→ **Anweisungen**: Gib sämtliche Zeilen unten wortgetreu und in derselben Reihenfolge wieder. Die Bilder lässt du in deiner Antwort weg.

→ **Aufgelistete Zeilen**:
┌──

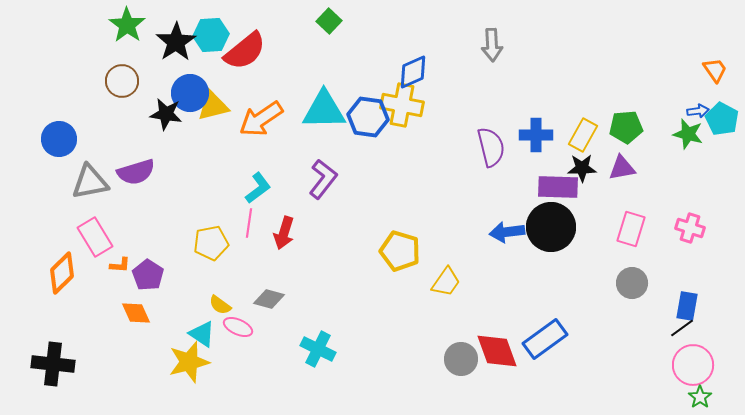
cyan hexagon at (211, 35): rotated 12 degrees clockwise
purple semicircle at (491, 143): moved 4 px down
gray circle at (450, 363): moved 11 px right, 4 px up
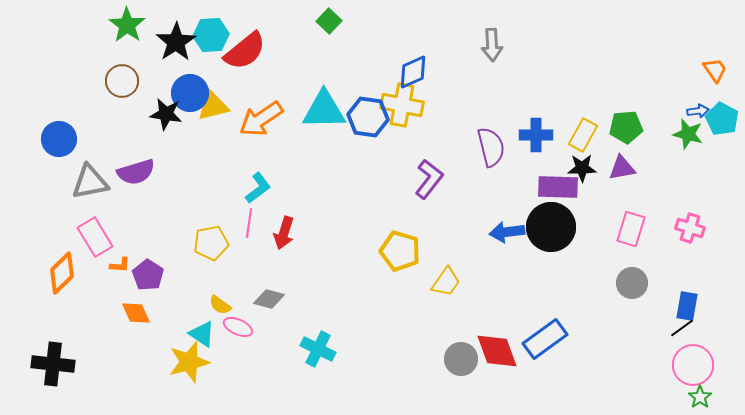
purple L-shape at (323, 179): moved 106 px right
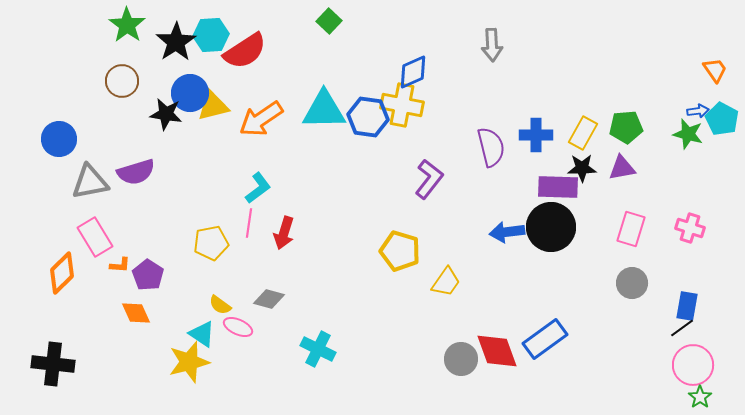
red semicircle at (245, 51): rotated 6 degrees clockwise
yellow rectangle at (583, 135): moved 2 px up
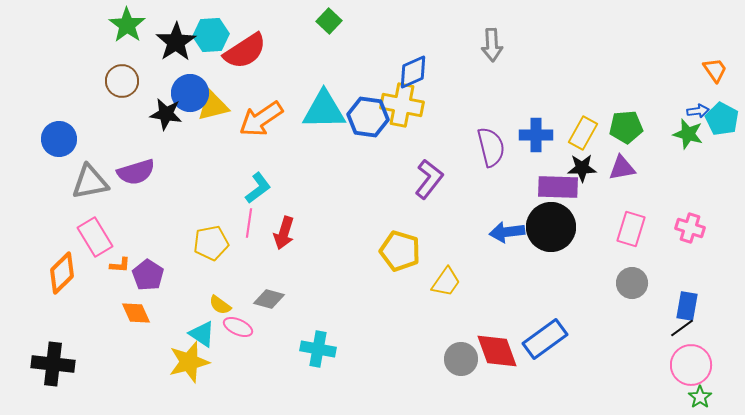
cyan cross at (318, 349): rotated 16 degrees counterclockwise
pink circle at (693, 365): moved 2 px left
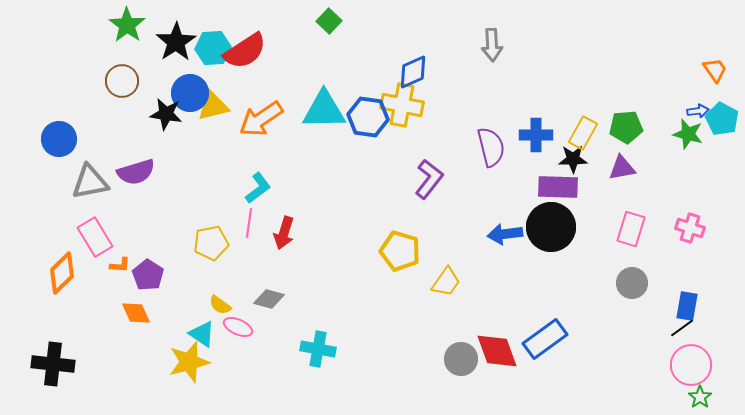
cyan hexagon at (211, 35): moved 2 px right, 13 px down
black star at (582, 168): moved 9 px left, 9 px up
blue arrow at (507, 232): moved 2 px left, 2 px down
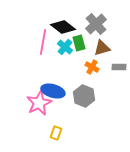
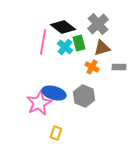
gray cross: moved 2 px right
blue ellipse: moved 1 px right, 2 px down
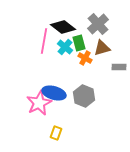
pink line: moved 1 px right, 1 px up
orange cross: moved 7 px left, 9 px up
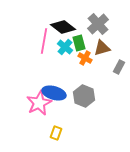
gray rectangle: rotated 64 degrees counterclockwise
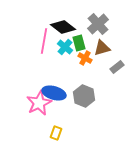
gray rectangle: moved 2 px left; rotated 24 degrees clockwise
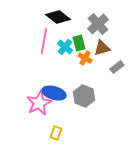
black diamond: moved 5 px left, 10 px up
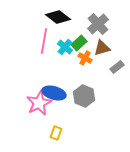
green rectangle: rotated 63 degrees clockwise
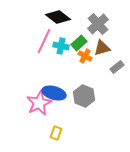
pink line: rotated 15 degrees clockwise
cyan cross: moved 4 px left, 1 px up; rotated 28 degrees counterclockwise
orange cross: moved 2 px up
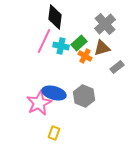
black diamond: moved 3 px left; rotated 60 degrees clockwise
gray cross: moved 7 px right
yellow rectangle: moved 2 px left
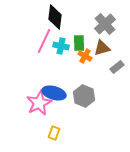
green rectangle: rotated 49 degrees counterclockwise
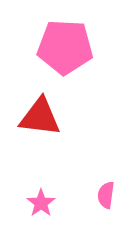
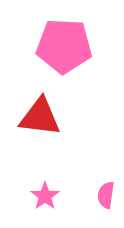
pink pentagon: moved 1 px left, 1 px up
pink star: moved 4 px right, 7 px up
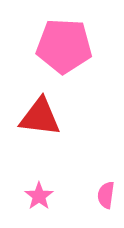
pink star: moved 6 px left
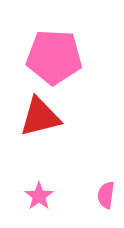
pink pentagon: moved 10 px left, 11 px down
red triangle: rotated 21 degrees counterclockwise
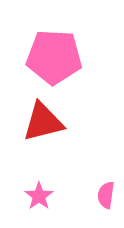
red triangle: moved 3 px right, 5 px down
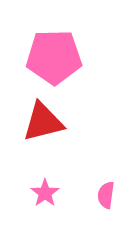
pink pentagon: rotated 4 degrees counterclockwise
pink star: moved 6 px right, 3 px up
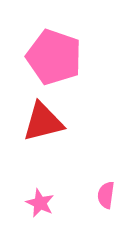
pink pentagon: rotated 20 degrees clockwise
pink star: moved 5 px left, 10 px down; rotated 12 degrees counterclockwise
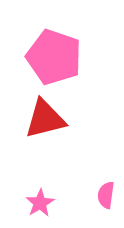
red triangle: moved 2 px right, 3 px up
pink star: rotated 16 degrees clockwise
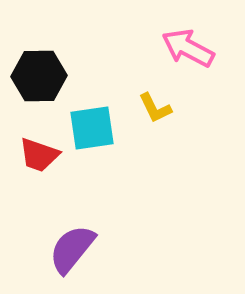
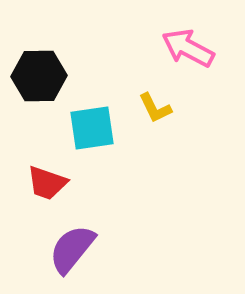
red trapezoid: moved 8 px right, 28 px down
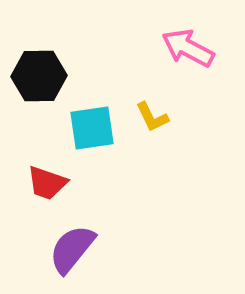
yellow L-shape: moved 3 px left, 9 px down
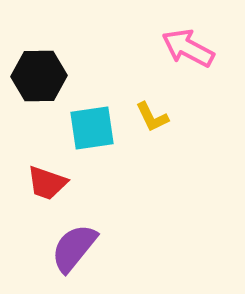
purple semicircle: moved 2 px right, 1 px up
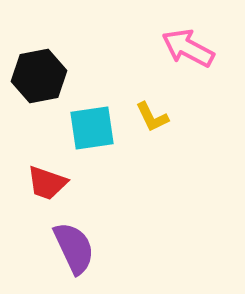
black hexagon: rotated 10 degrees counterclockwise
purple semicircle: rotated 116 degrees clockwise
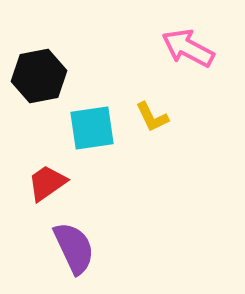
red trapezoid: rotated 126 degrees clockwise
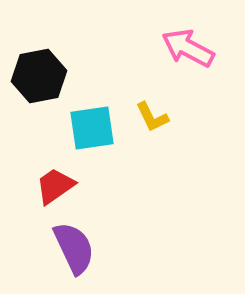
red trapezoid: moved 8 px right, 3 px down
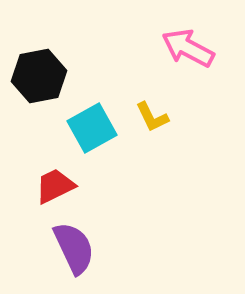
cyan square: rotated 21 degrees counterclockwise
red trapezoid: rotated 9 degrees clockwise
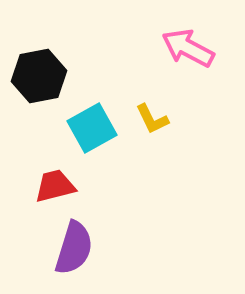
yellow L-shape: moved 2 px down
red trapezoid: rotated 12 degrees clockwise
purple semicircle: rotated 42 degrees clockwise
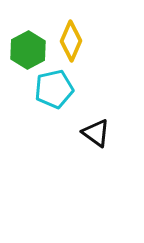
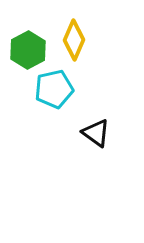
yellow diamond: moved 3 px right, 1 px up
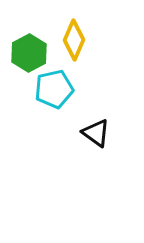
green hexagon: moved 1 px right, 3 px down
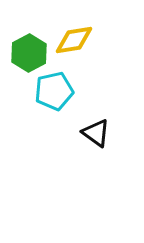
yellow diamond: rotated 57 degrees clockwise
cyan pentagon: moved 2 px down
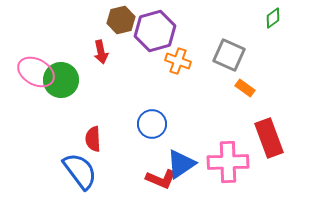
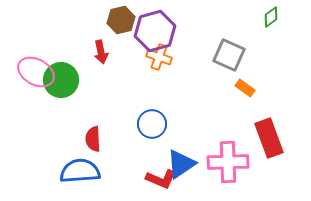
green diamond: moved 2 px left, 1 px up
orange cross: moved 19 px left, 4 px up
blue semicircle: rotated 57 degrees counterclockwise
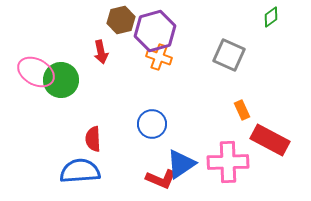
orange rectangle: moved 3 px left, 22 px down; rotated 30 degrees clockwise
red rectangle: moved 1 px right, 2 px down; rotated 42 degrees counterclockwise
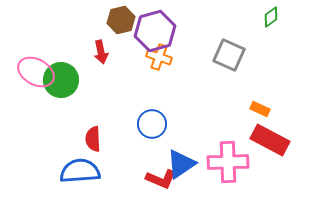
orange rectangle: moved 18 px right, 1 px up; rotated 42 degrees counterclockwise
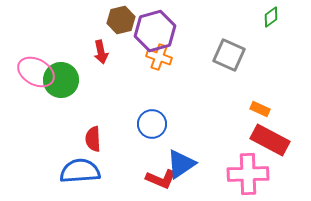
pink cross: moved 20 px right, 12 px down
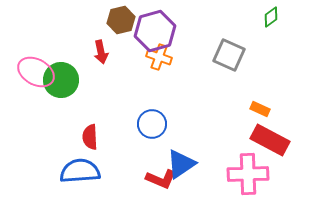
red semicircle: moved 3 px left, 2 px up
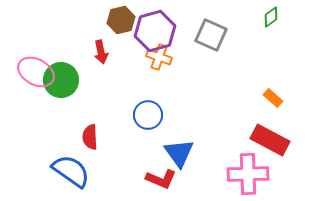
gray square: moved 18 px left, 20 px up
orange rectangle: moved 13 px right, 11 px up; rotated 18 degrees clockwise
blue circle: moved 4 px left, 9 px up
blue triangle: moved 2 px left, 11 px up; rotated 32 degrees counterclockwise
blue semicircle: moved 9 px left; rotated 39 degrees clockwise
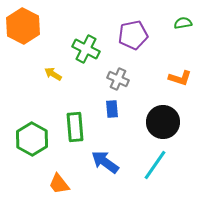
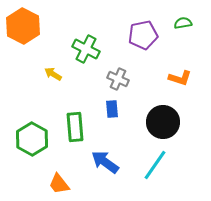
purple pentagon: moved 10 px right
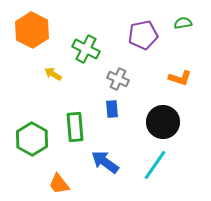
orange hexagon: moved 9 px right, 4 px down
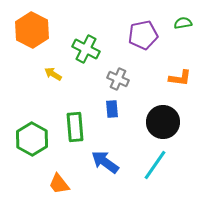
orange L-shape: rotated 10 degrees counterclockwise
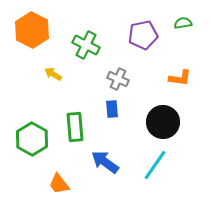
green cross: moved 4 px up
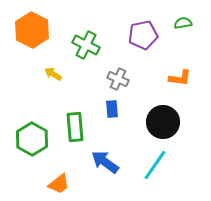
orange trapezoid: rotated 90 degrees counterclockwise
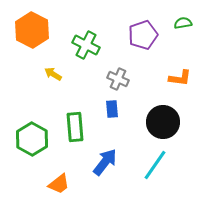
purple pentagon: rotated 8 degrees counterclockwise
blue arrow: rotated 92 degrees clockwise
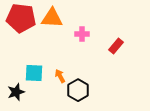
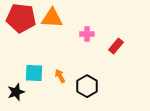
pink cross: moved 5 px right
black hexagon: moved 9 px right, 4 px up
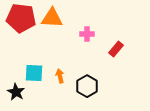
red rectangle: moved 3 px down
orange arrow: rotated 16 degrees clockwise
black star: rotated 24 degrees counterclockwise
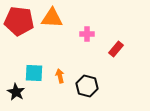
red pentagon: moved 2 px left, 3 px down
black hexagon: rotated 15 degrees counterclockwise
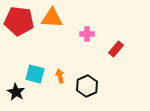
cyan square: moved 1 px right, 1 px down; rotated 12 degrees clockwise
black hexagon: rotated 20 degrees clockwise
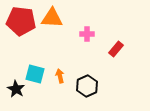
red pentagon: moved 2 px right
black star: moved 3 px up
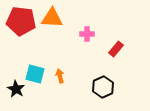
black hexagon: moved 16 px right, 1 px down
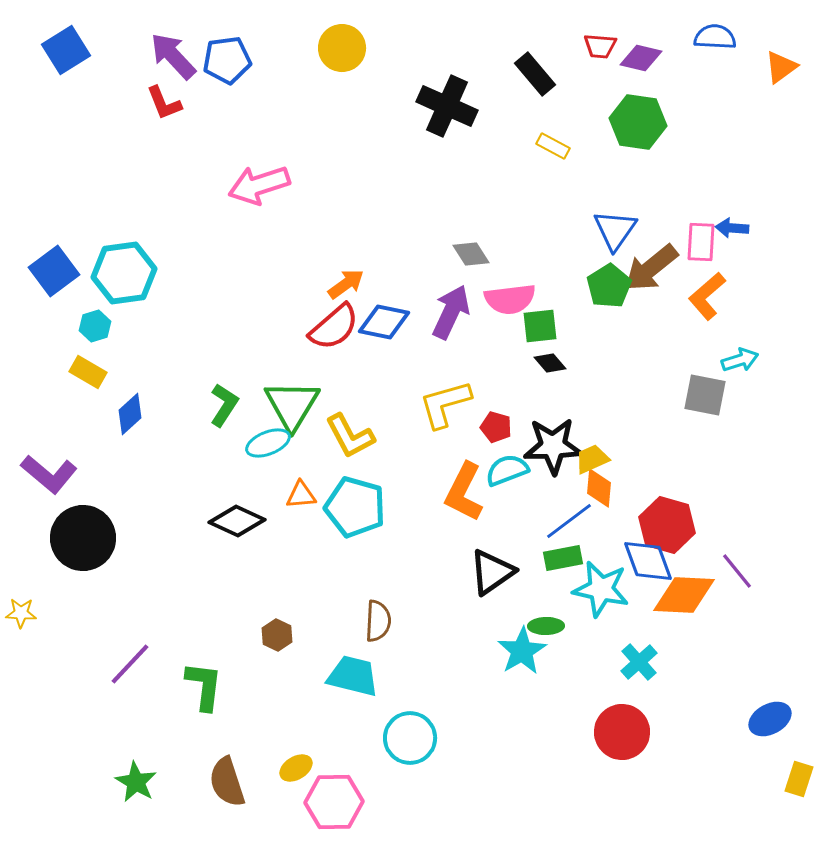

└──

→ **Ergebnis**:
cyan hexagon at (211, 35): rotated 12 degrees clockwise
purple semicircle at (491, 143): moved 4 px down
gray circle at (450, 363): moved 11 px right, 4 px up
purple L-shape at (323, 179): moved 106 px right
red semicircle at (245, 51): rotated 6 degrees clockwise
yellow rectangle at (583, 135): moved 2 px up
cyan cross at (318, 349): rotated 16 degrees counterclockwise
pink circle at (693, 365): moved 2 px left
cyan hexagon at (211, 35): moved 2 px right, 13 px down
black star at (582, 168): moved 9 px left, 9 px up
blue arrow at (507, 232): moved 2 px left, 2 px down
gray cross: moved 2 px right
blue ellipse: moved 1 px right, 2 px down
pink line: moved 1 px right, 1 px up
orange cross: moved 7 px left, 9 px up
gray rectangle: rotated 64 degrees counterclockwise
gray rectangle: moved 2 px left; rotated 24 degrees clockwise
black diamond: moved 5 px left, 10 px up
green rectangle: rotated 63 degrees clockwise
pink line: rotated 15 degrees clockwise
cyan cross: moved 4 px left, 1 px up; rotated 28 degrees counterclockwise
orange cross: moved 2 px up
black diamond: moved 3 px left; rotated 60 degrees clockwise
gray cross: moved 7 px right
yellow rectangle: moved 2 px left
green rectangle: rotated 49 degrees counterclockwise
pink pentagon: moved 1 px left, 1 px up
pink star: moved 4 px right, 7 px up
pink star: moved 6 px left
pink pentagon: moved 10 px left, 11 px down
red triangle: rotated 21 degrees counterclockwise
red triangle: moved 3 px right, 5 px down
pink pentagon: rotated 4 degrees counterclockwise
pink star: moved 6 px right, 3 px up
pink pentagon: rotated 20 degrees clockwise
pink star: moved 5 px left, 10 px down; rotated 12 degrees counterclockwise
red triangle: moved 2 px right, 3 px up
pink star: rotated 16 degrees clockwise
red trapezoid: moved 8 px right, 28 px down
yellow L-shape: moved 3 px left, 9 px down
purple semicircle: moved 2 px right, 1 px up
black hexagon: rotated 10 degrees counterclockwise
purple semicircle: rotated 116 degrees clockwise
red trapezoid: rotated 126 degrees clockwise
red trapezoid: moved 8 px right, 3 px down
cyan square: rotated 21 degrees counterclockwise
red trapezoid: rotated 9 degrees clockwise
yellow L-shape: moved 2 px down
red trapezoid: rotated 12 degrees clockwise
purple semicircle: rotated 42 degrees clockwise
yellow diamond: moved 3 px right, 1 px up
green hexagon: moved 1 px right, 3 px down
yellow diamond: rotated 57 degrees clockwise
cyan pentagon: moved 2 px down
green diamond: moved 2 px left, 1 px up
orange cross: moved 19 px left, 4 px up
blue semicircle: rotated 57 degrees counterclockwise
orange rectangle: moved 3 px left, 22 px down; rotated 30 degrees clockwise
red rectangle: moved 1 px right, 2 px down; rotated 42 degrees counterclockwise
orange rectangle: moved 18 px right, 1 px up; rotated 42 degrees counterclockwise
pink cross: moved 20 px right, 12 px down
red semicircle: moved 3 px left, 2 px up
gray square: moved 18 px left, 20 px up
orange rectangle: moved 13 px right, 11 px up; rotated 18 degrees clockwise
blue circle: moved 4 px left, 9 px up
blue triangle: moved 2 px left, 11 px up; rotated 32 degrees counterclockwise
blue semicircle: moved 9 px left; rotated 39 degrees clockwise
purple pentagon: moved 10 px right
orange hexagon: moved 9 px right, 4 px down
orange L-shape: rotated 10 degrees counterclockwise
green cross: moved 4 px up
orange trapezoid: rotated 90 degrees counterclockwise
purple pentagon: rotated 8 degrees counterclockwise
blue arrow: rotated 92 degrees clockwise
pink cross: moved 5 px right
black hexagon: moved 9 px right, 4 px up
red rectangle: moved 3 px down
orange arrow: rotated 16 degrees clockwise
black star: rotated 24 degrees counterclockwise
red pentagon: moved 2 px left, 3 px down
black hexagon: rotated 15 degrees counterclockwise
cyan square: moved 1 px right, 1 px down; rotated 12 degrees clockwise
black hexagon: rotated 20 degrees clockwise
red pentagon: moved 2 px right
black star: moved 3 px up
black hexagon: moved 16 px right, 1 px down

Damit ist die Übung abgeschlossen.